# [Action item]
Take every line from the listing below that contains "plus".

======== Excerpted records

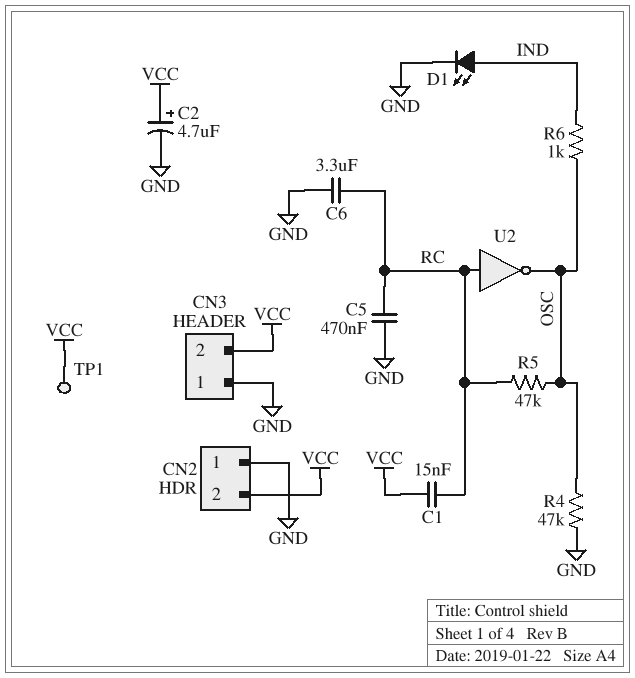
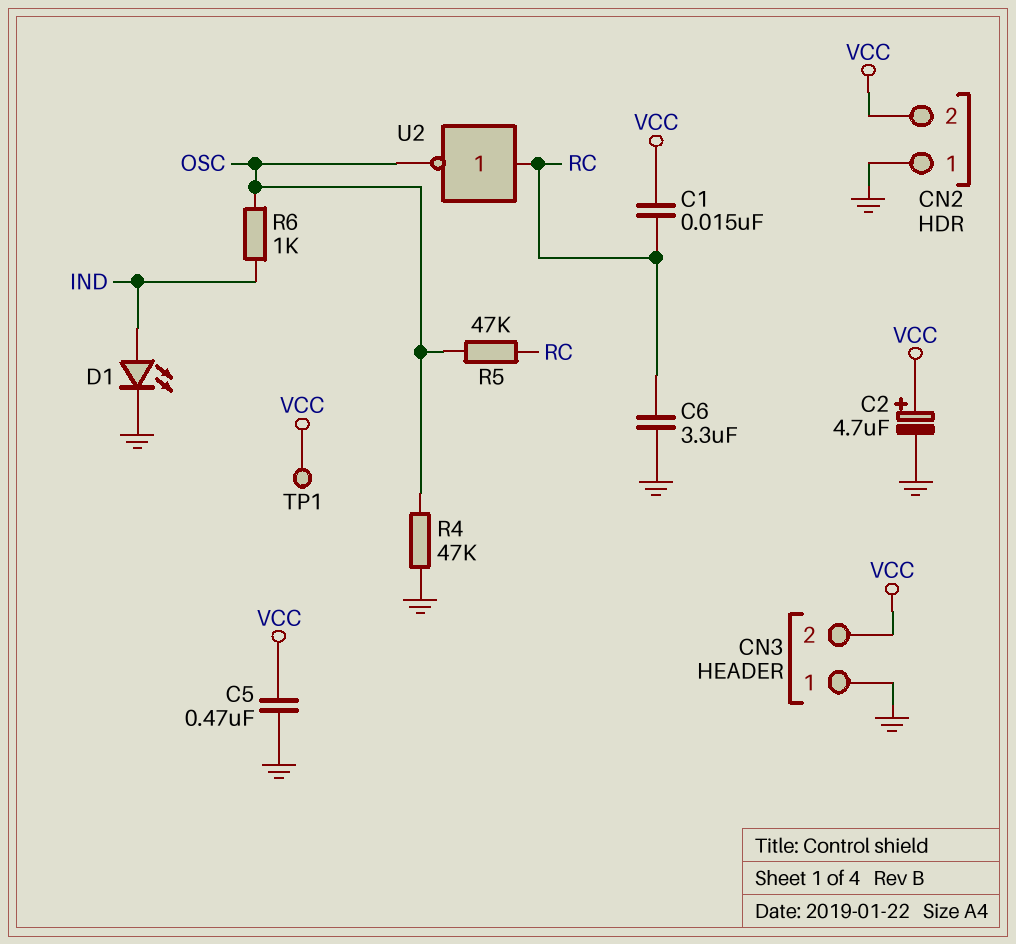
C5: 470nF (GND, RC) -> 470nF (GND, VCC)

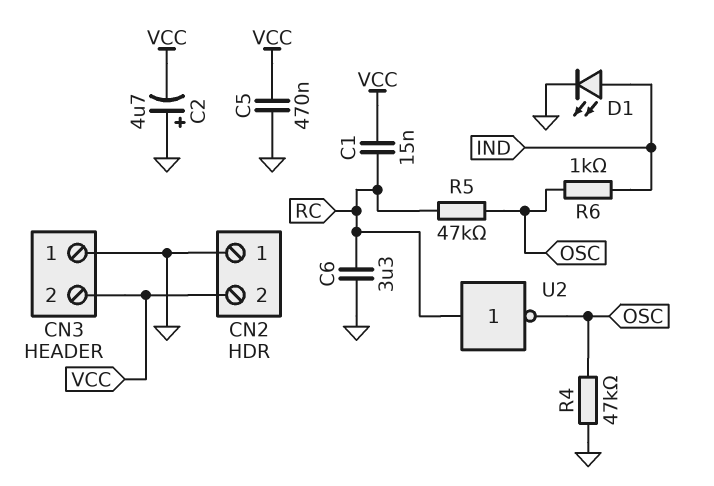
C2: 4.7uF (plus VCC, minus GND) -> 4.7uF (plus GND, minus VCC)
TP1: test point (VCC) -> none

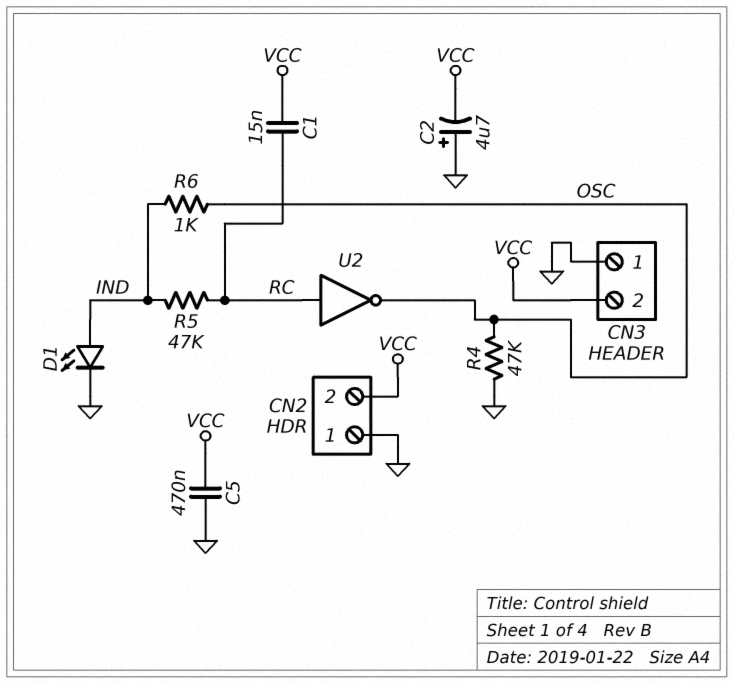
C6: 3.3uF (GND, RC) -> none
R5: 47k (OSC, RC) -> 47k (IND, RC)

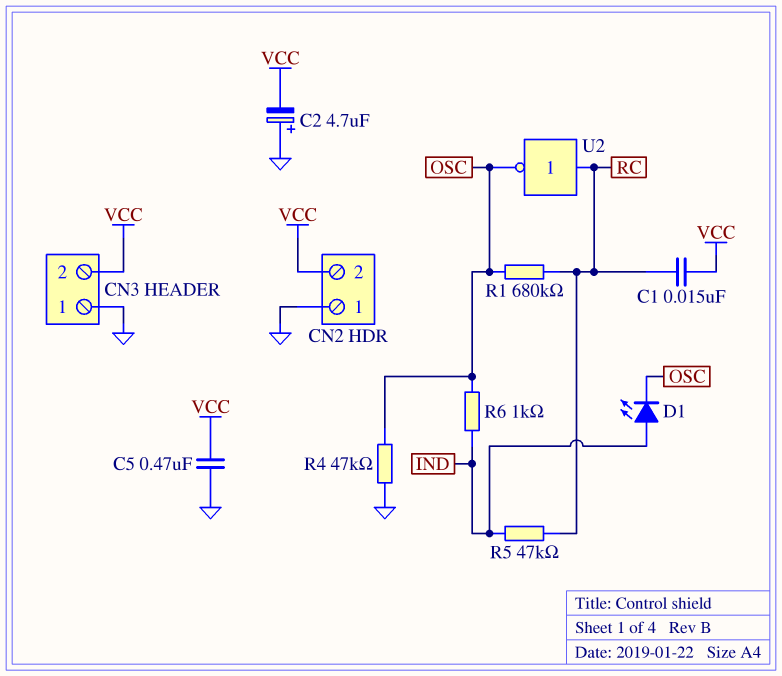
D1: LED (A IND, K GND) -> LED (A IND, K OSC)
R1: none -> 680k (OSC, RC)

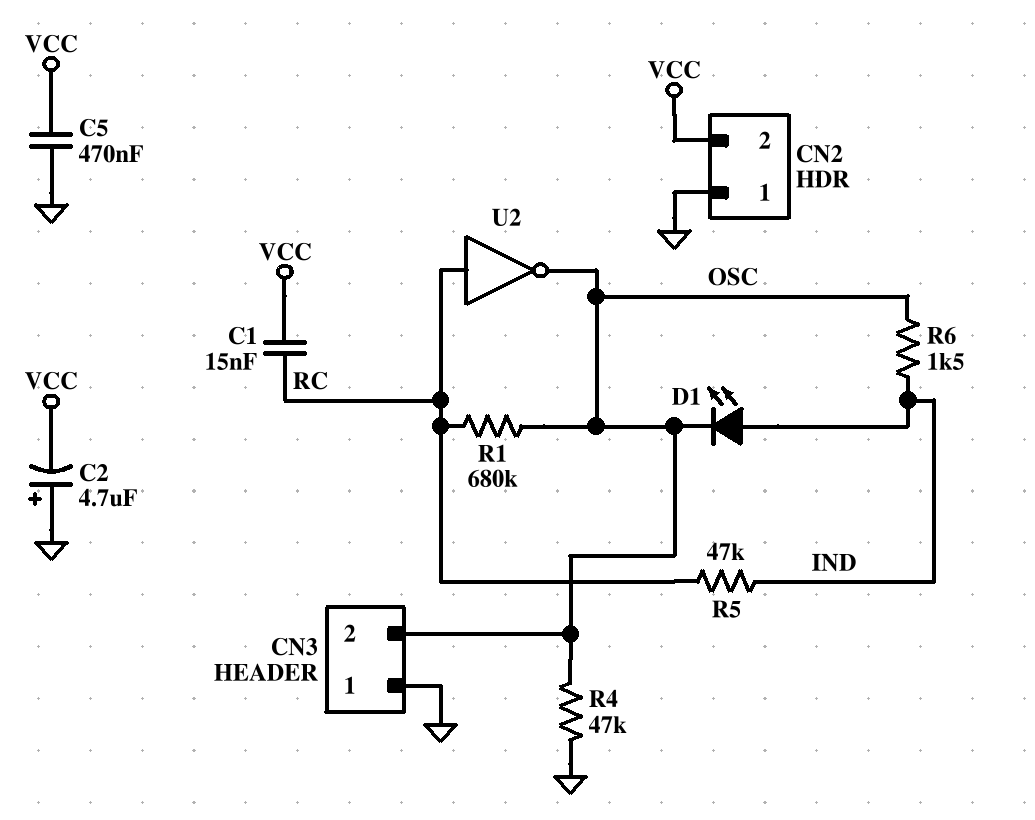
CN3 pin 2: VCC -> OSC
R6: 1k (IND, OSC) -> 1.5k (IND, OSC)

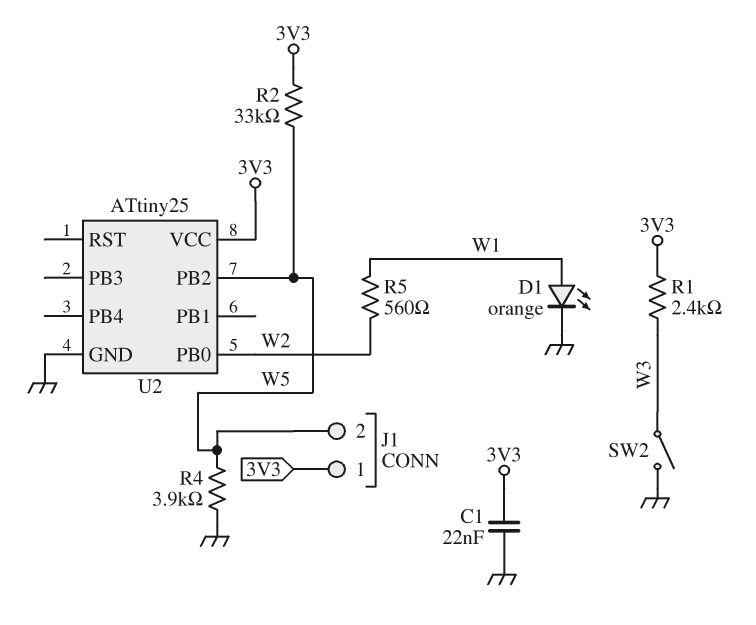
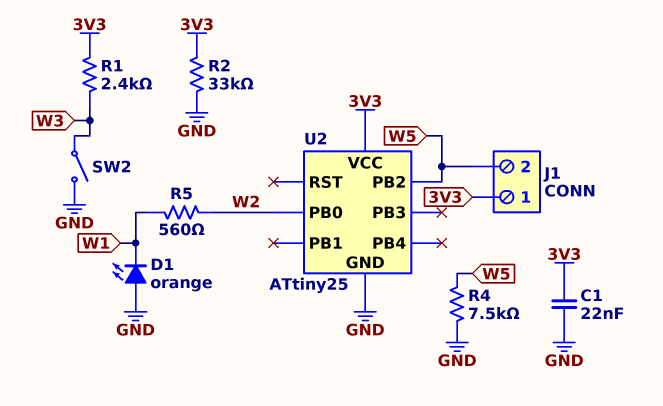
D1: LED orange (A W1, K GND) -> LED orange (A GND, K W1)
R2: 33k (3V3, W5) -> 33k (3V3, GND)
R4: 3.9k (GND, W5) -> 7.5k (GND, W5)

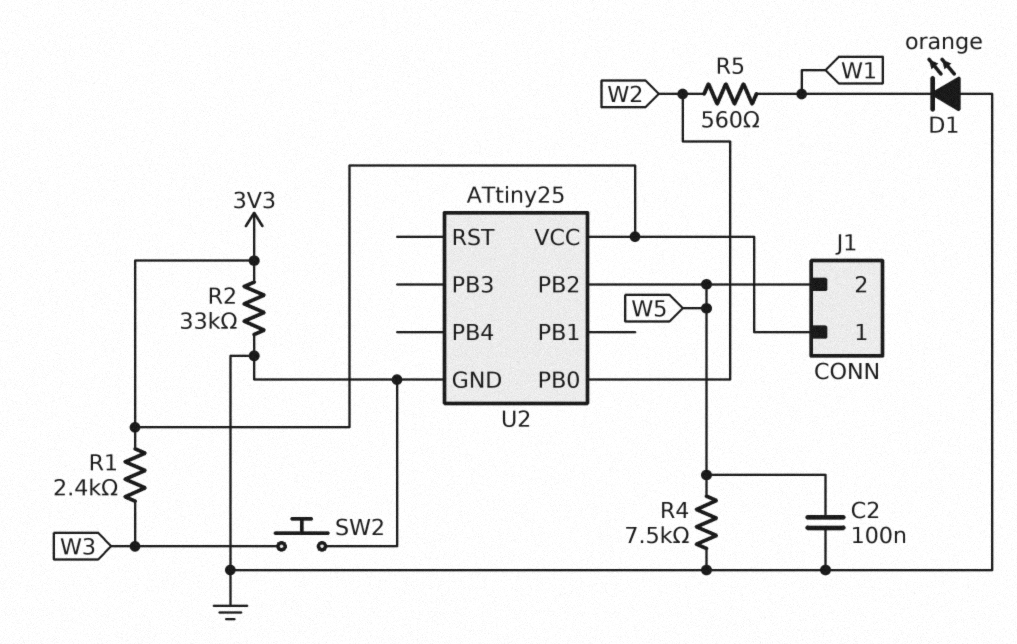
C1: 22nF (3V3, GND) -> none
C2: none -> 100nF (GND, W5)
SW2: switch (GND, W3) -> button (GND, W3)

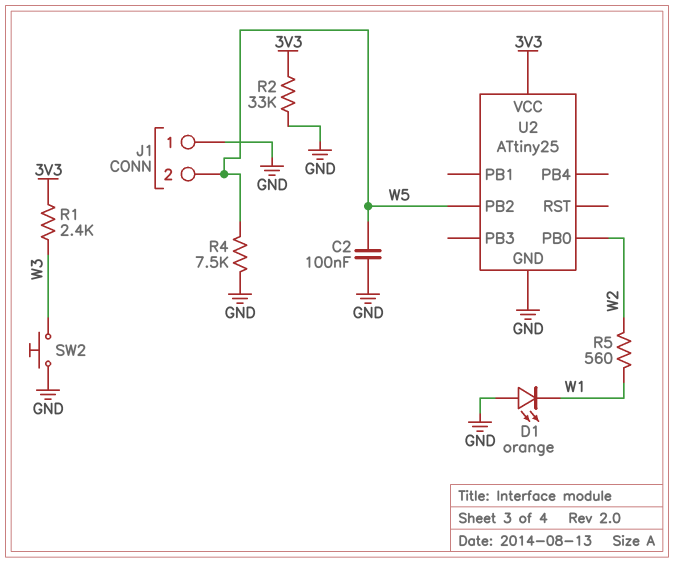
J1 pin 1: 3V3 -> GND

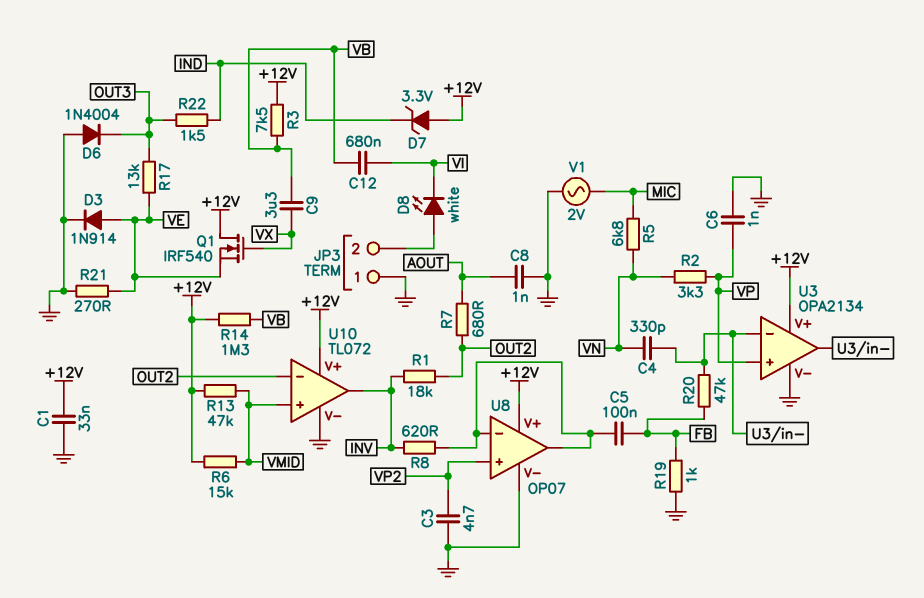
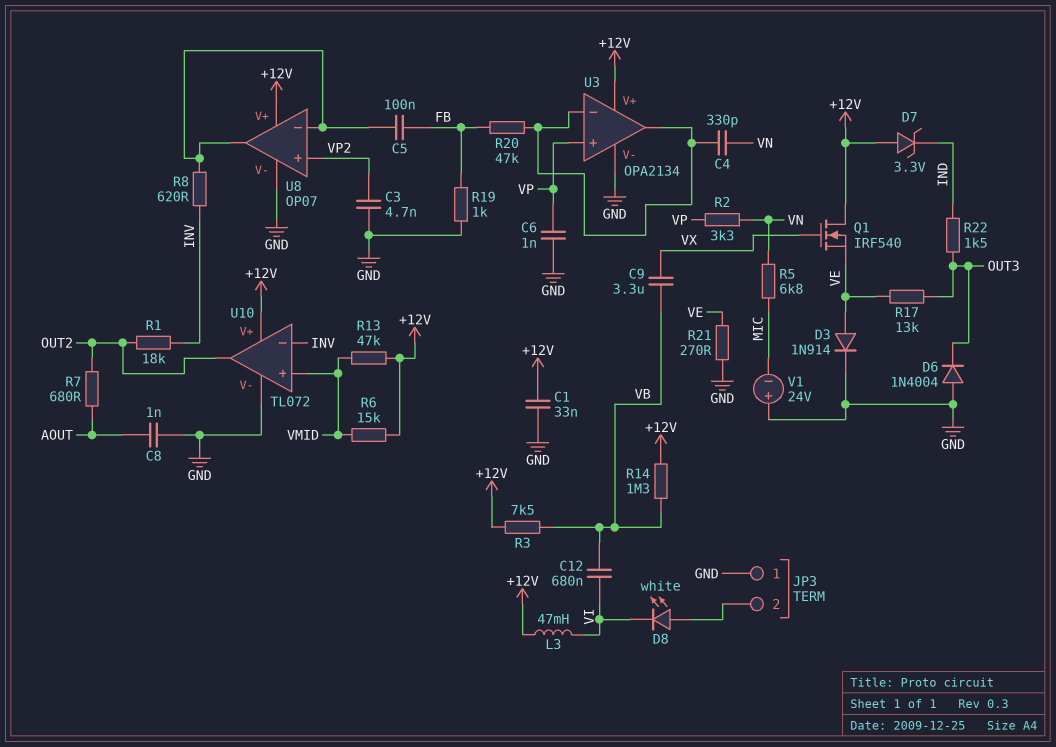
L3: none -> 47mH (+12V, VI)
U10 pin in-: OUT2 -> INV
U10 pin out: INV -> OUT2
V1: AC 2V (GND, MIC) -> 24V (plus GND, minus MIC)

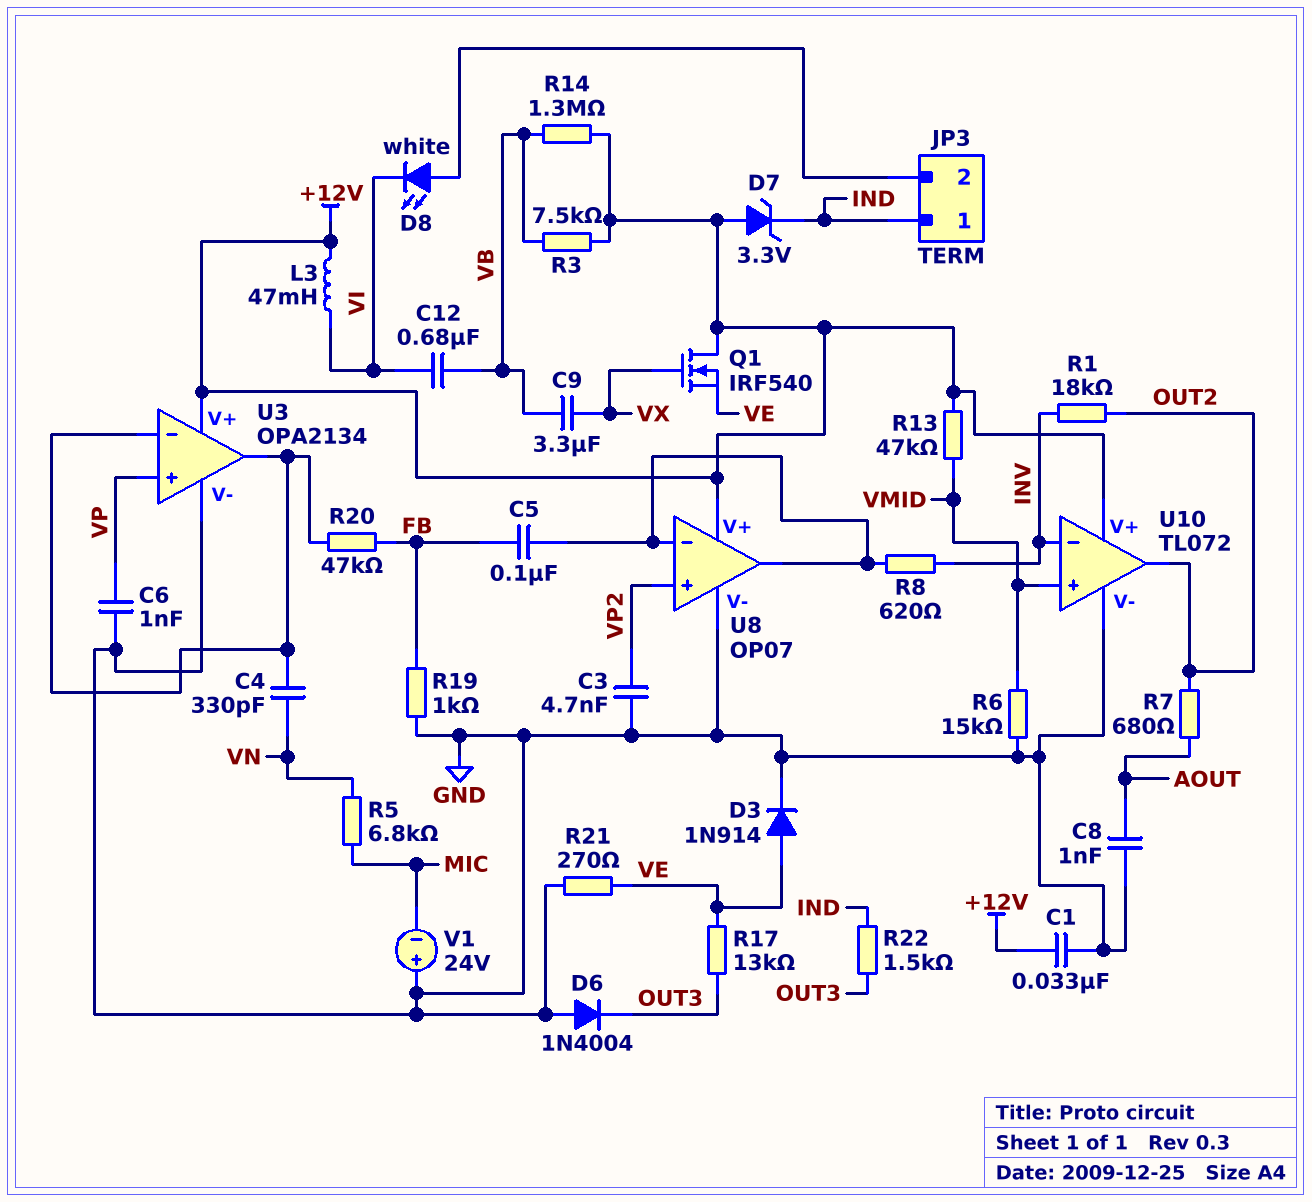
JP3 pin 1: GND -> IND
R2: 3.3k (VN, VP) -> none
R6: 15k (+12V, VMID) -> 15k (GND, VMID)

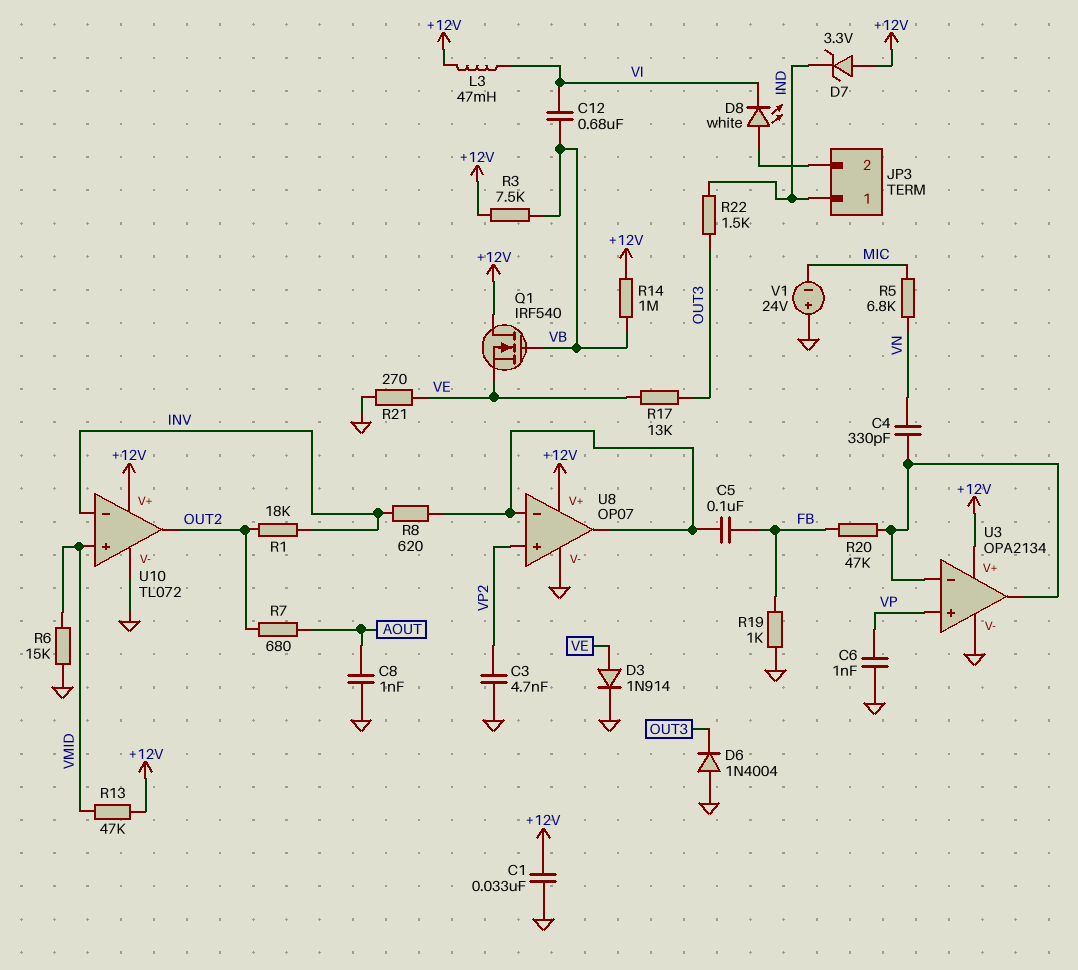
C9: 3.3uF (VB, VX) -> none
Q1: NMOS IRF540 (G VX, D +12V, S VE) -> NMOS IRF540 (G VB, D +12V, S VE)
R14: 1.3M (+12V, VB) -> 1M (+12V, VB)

================

# [Written response]
C2: 4.7uF (plus VCC, minus GND) -> 4.7uF (plus GND, minus VCC)
V1: AC 2V (GND, MIC) -> 24V (plus GND, minus MIC)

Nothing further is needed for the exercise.